Segment Start: Exercise material

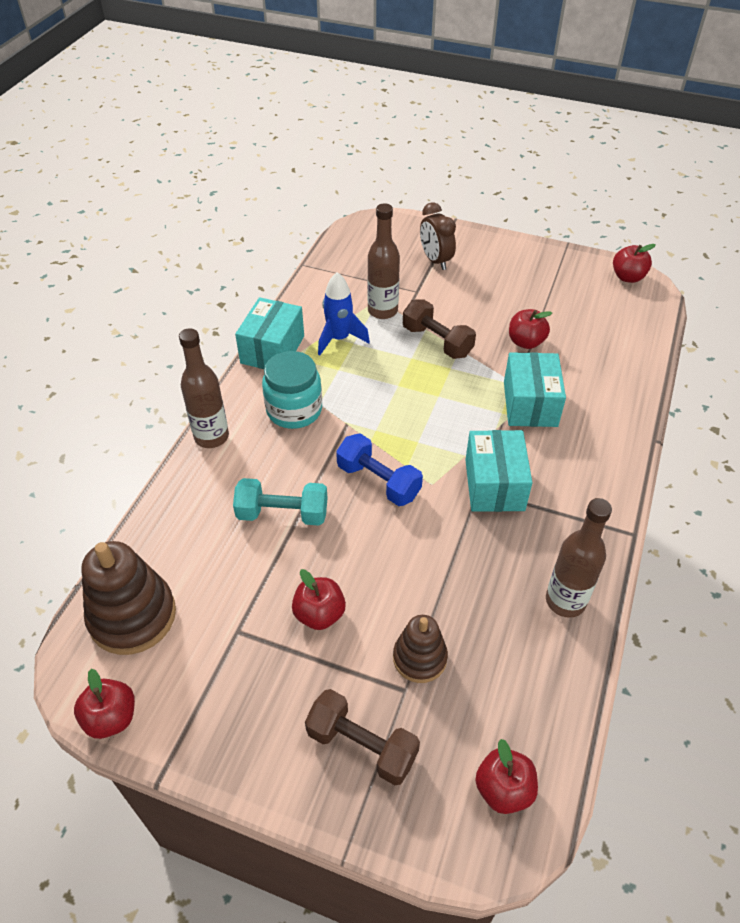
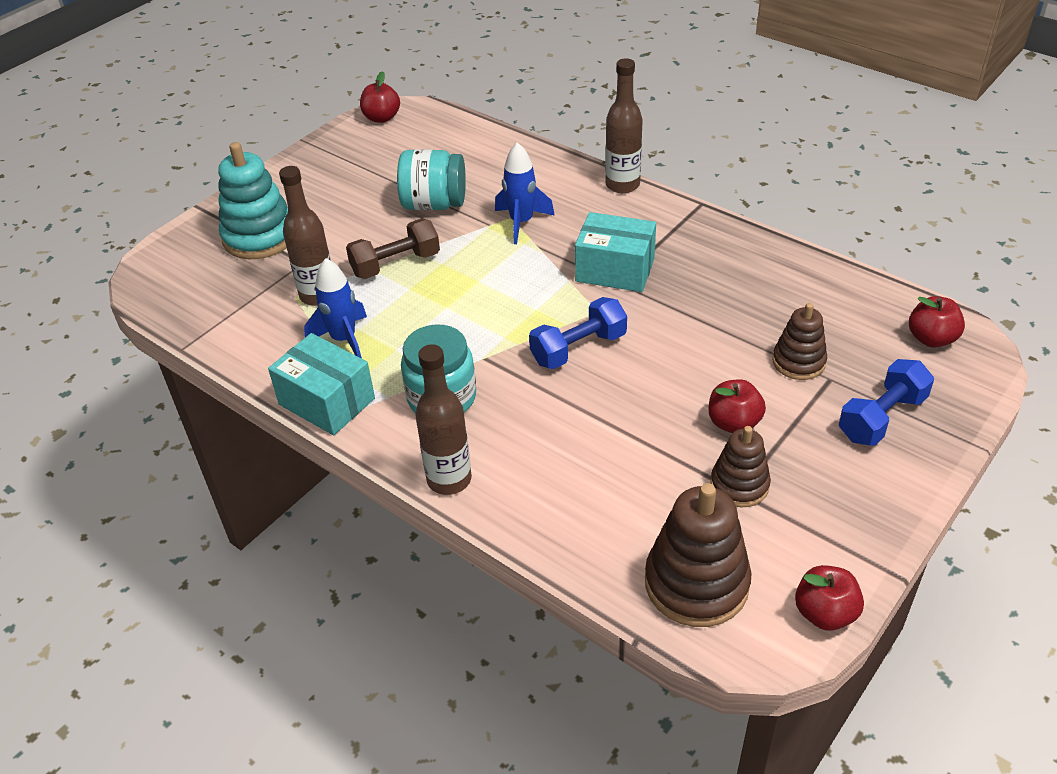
camera: 70 degrees left, 5 degrees down
(245, 630) = (739, 485): none -> brown stacking toy
(282, 514) = (594, 431): turquoise dumbbell -> none
(362, 745) = (881, 418): brown dumbbell -> blue dumbbell
(435, 260) = (260, 237): brown clock -> turquoise stacking toy
(526, 342) = (434, 204): red apple -> turquoise jar
(530, 404) = (521, 222): turquoise box -> blue rocket
(565, 601) = (760, 259): brown bottle -> brown bottle (622, 185)

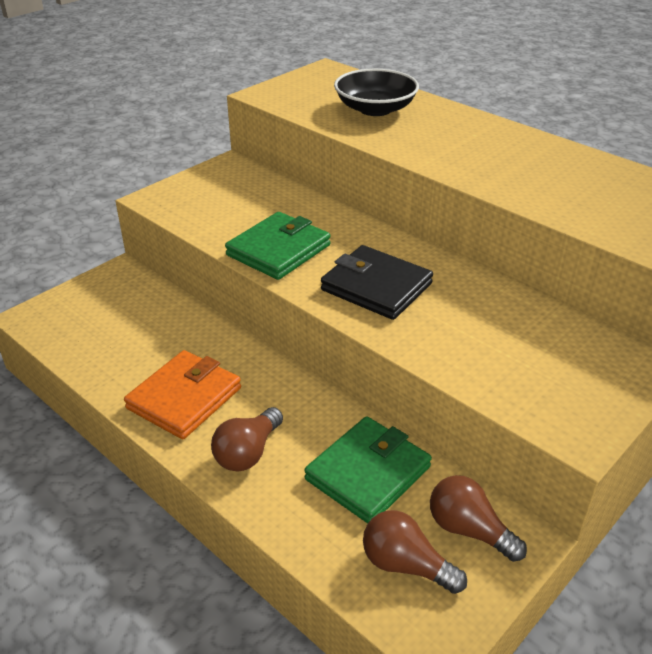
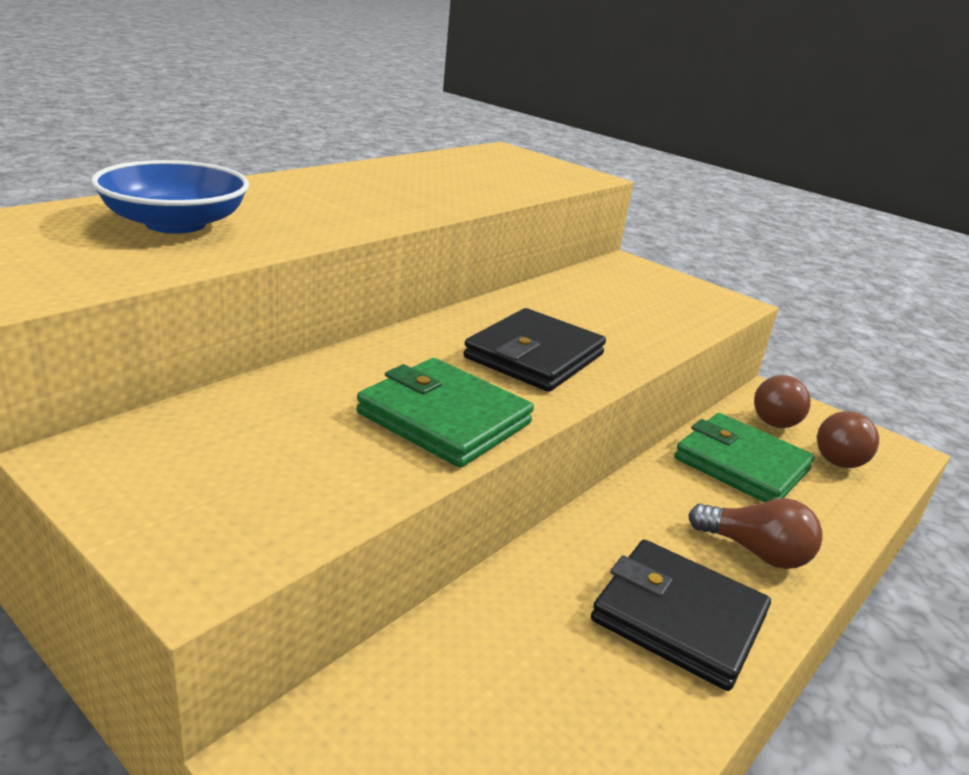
camera: 95 degrees left, 10 degrees down
(184, 398) = (678, 618): orange wallet -> black wallet
(375, 109) = (175, 224): black bowl -> blue bowl

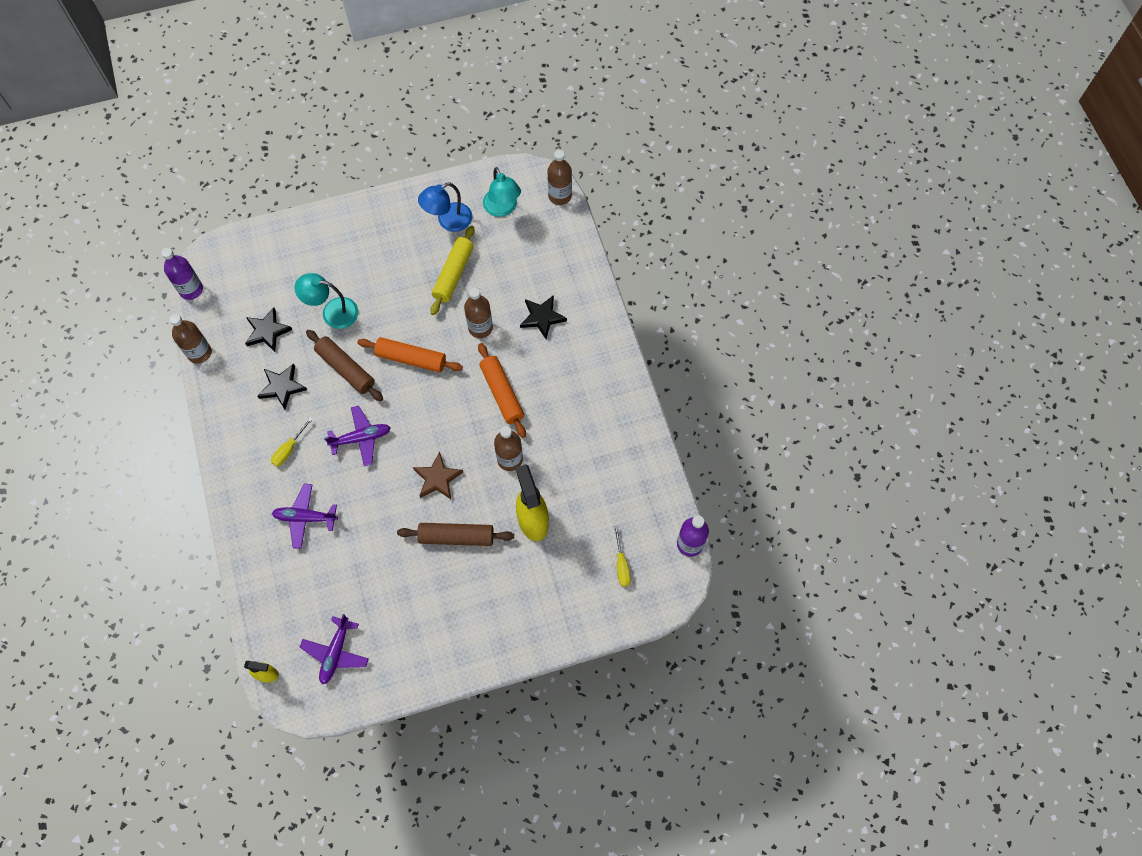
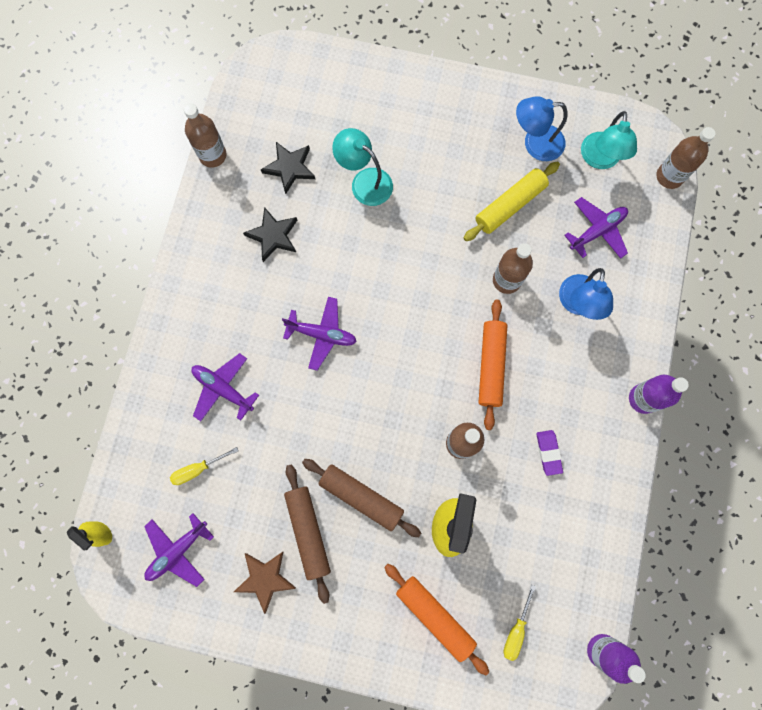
camera: 30 degrees right, 10 degrees up
(191, 290) = (239, 84): purple bottle -> purple bottle (643, 399)
(289, 449) = (245, 306): yellow screwdriver -> yellow screwdriver (198, 469)
(345, 369) = (346, 250): brown rolling pin -> brown rolling pin (308, 531)
(411, 359) = (417, 276): orange rolling pin -> orange rolling pin (435, 616)
(437, 478) = (376, 422): brown star -> brown star (265, 579)
(528, 260) = (597, 231): none -> purple plane
(542, 317) = (578, 304): black star -> blue lamp
(577, 431) = (548, 452): none -> purple eraser

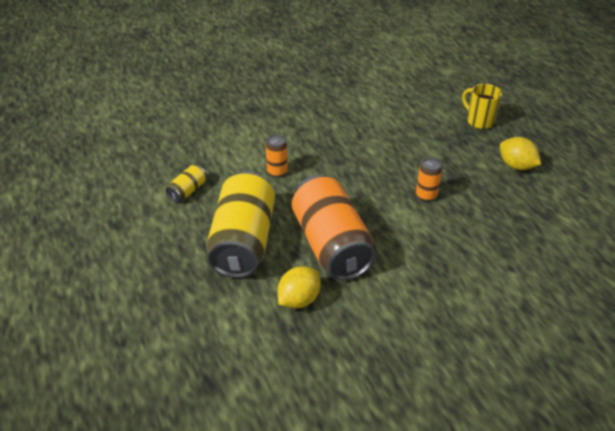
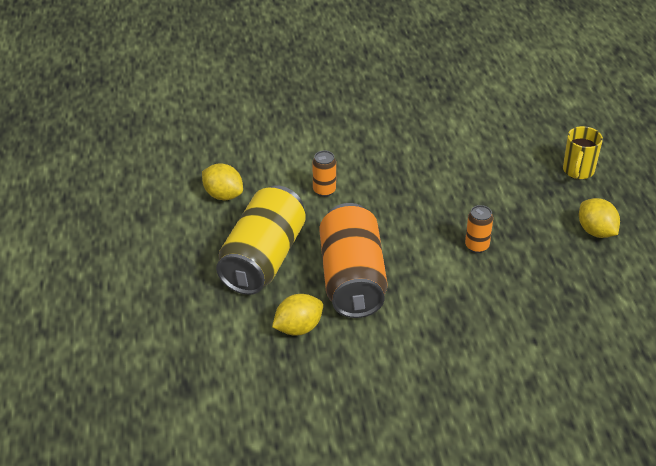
camera: 15 degrees right, 0 degrees up
(187, 191) = (223, 195): yellow can -> yellow lemon
(479, 121) = (578, 171): yellow mug -> yellow mug turned 135 degrees counterclockwise

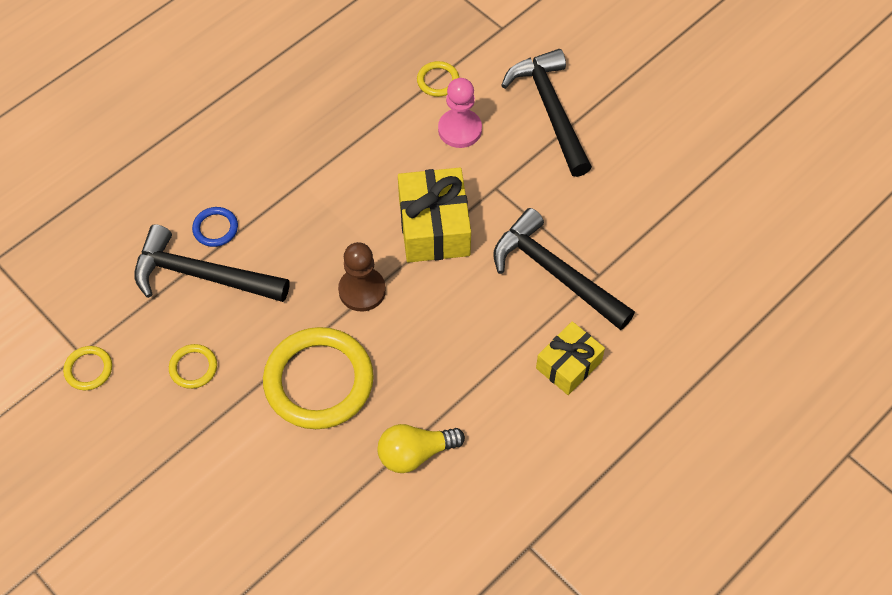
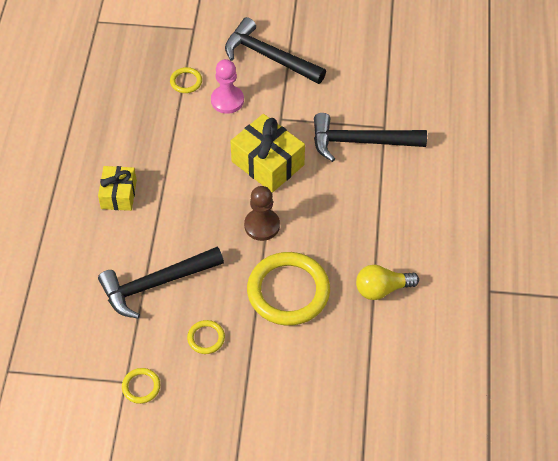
camera: 40 degrees left, 5 degrees down
(215, 228) = (136, 252): blue ring -> none
(415, 453) = (382, 289): yellow light bulb -> yellow light bulb turned 45 degrees clockwise
(568, 365) = (416, 184): yellow gift -> yellow gift (118, 194)

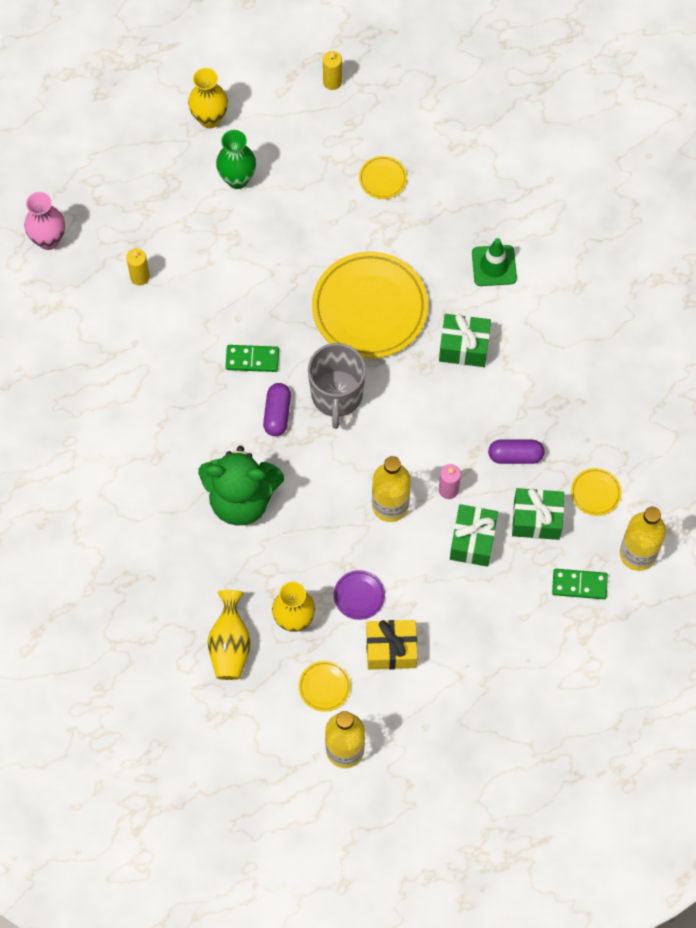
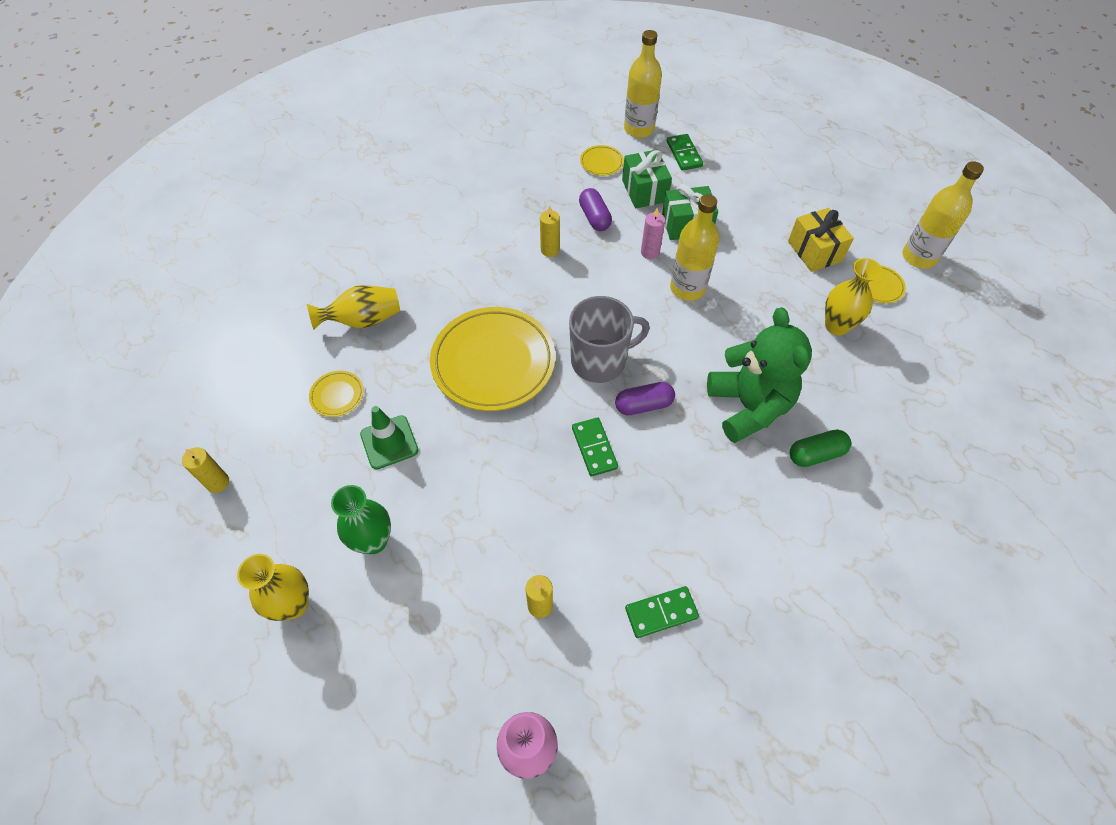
camera: 110 degrees left, 10 degrees down
(99, 356) = (661, 613): none -> green domino
(175, 530) = (816, 454): none -> green capsule
(230, 645) = (894, 367): yellow vase -> yellow vase (363, 320)
(359, 596) = (783, 286): purple plate -> none
(464, 347) = (505, 278): green gift -> none
(486, 398) = (550, 250): none -> yellow candle
(494, 266) = (412, 279): green traffic cone -> green traffic cone (389, 442)

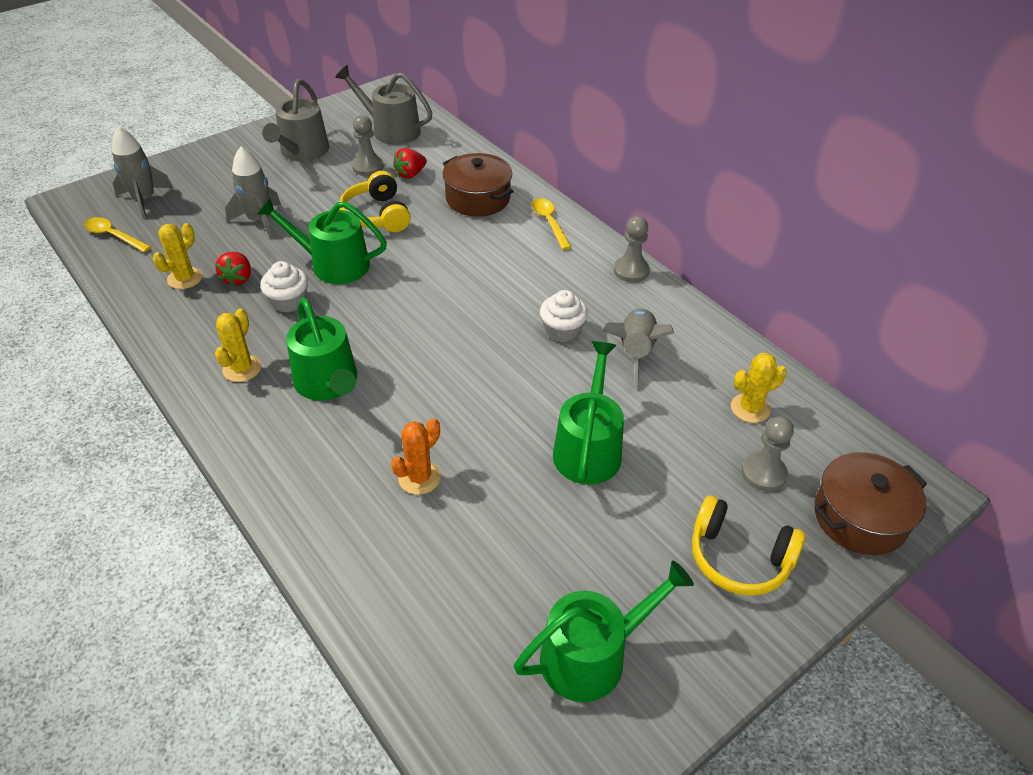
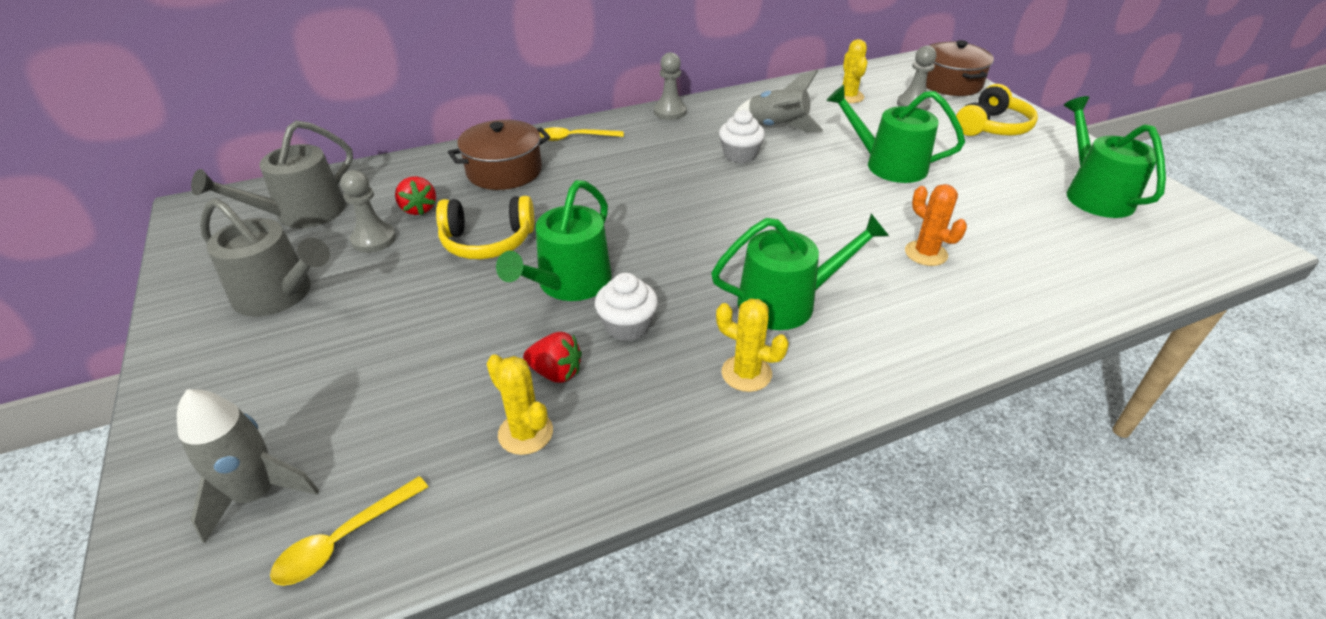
camera: 75 degrees left, 5 degrees down
(259, 220) = (426, 346): grey rocket -> none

Segment End: Exercise material

Exercise aim >> Exact reproduction of the entries above is required, with pictures excluded.

Result for this exercise >>
camera: 70 degrees left, 5 degrees down
(245, 630) = (739, 485): none -> brown stacking toy
(282, 514) = (594, 431): turquoise dumbbell -> none
(362, 745) = (881, 418): brown dumbbell -> blue dumbbell
(435, 260) = (260, 237): brown clock -> turquoise stacking toy
(526, 342) = (434, 204): red apple -> turquoise jar
(530, 404) = (521, 222): turquoise box -> blue rocket
(565, 601) = (760, 259): brown bottle -> brown bottle (622, 185)

camera: 95 degrees left, 10 degrees down
(184, 398) = (678, 618): orange wallet -> black wallet
(375, 109) = (175, 224): black bowl -> blue bowl

camera: 30 degrees right, 10 degrees up
(191, 290) = (239, 84): purple bottle -> purple bottle (643, 399)
(289, 449) = (245, 306): yellow screwdriver -> yellow screwdriver (198, 469)
(345, 369) = (346, 250): brown rolling pin -> brown rolling pin (308, 531)
(411, 359) = (417, 276): orange rolling pin -> orange rolling pin (435, 616)
(437, 478) = (376, 422): brown star -> brown star (265, 579)
(528, 260) = (597, 231): none -> purple plane
(542, 317) = (578, 304): black star -> blue lamp
(577, 431) = (548, 452): none -> purple eraser

camera: 15 degrees right, 0 degrees up
(187, 191) = (223, 195): yellow can -> yellow lemon
(479, 121) = (578, 171): yellow mug -> yellow mug turned 135 degrees counterclockwise

camera: 40 degrees left, 5 degrees down
(215, 228) = (136, 252): blue ring -> none
(415, 453) = (382, 289): yellow light bulb -> yellow light bulb turned 45 degrees clockwise
(568, 365) = (416, 184): yellow gift -> yellow gift (118, 194)

camera: 110 degrees left, 10 degrees down
(99, 356) = (661, 613): none -> green domino
(175, 530) = (816, 454): none -> green capsule
(230, 645) = (894, 367): yellow vase -> yellow vase (363, 320)
(359, 596) = (783, 286): purple plate -> none
(464, 347) = (505, 278): green gift -> none
(486, 398) = (550, 250): none -> yellow candle
(494, 266) = (412, 279): green traffic cone -> green traffic cone (389, 442)

camera: 75 degrees left, 5 degrees down
(259, 220) = (426, 346): grey rocket -> none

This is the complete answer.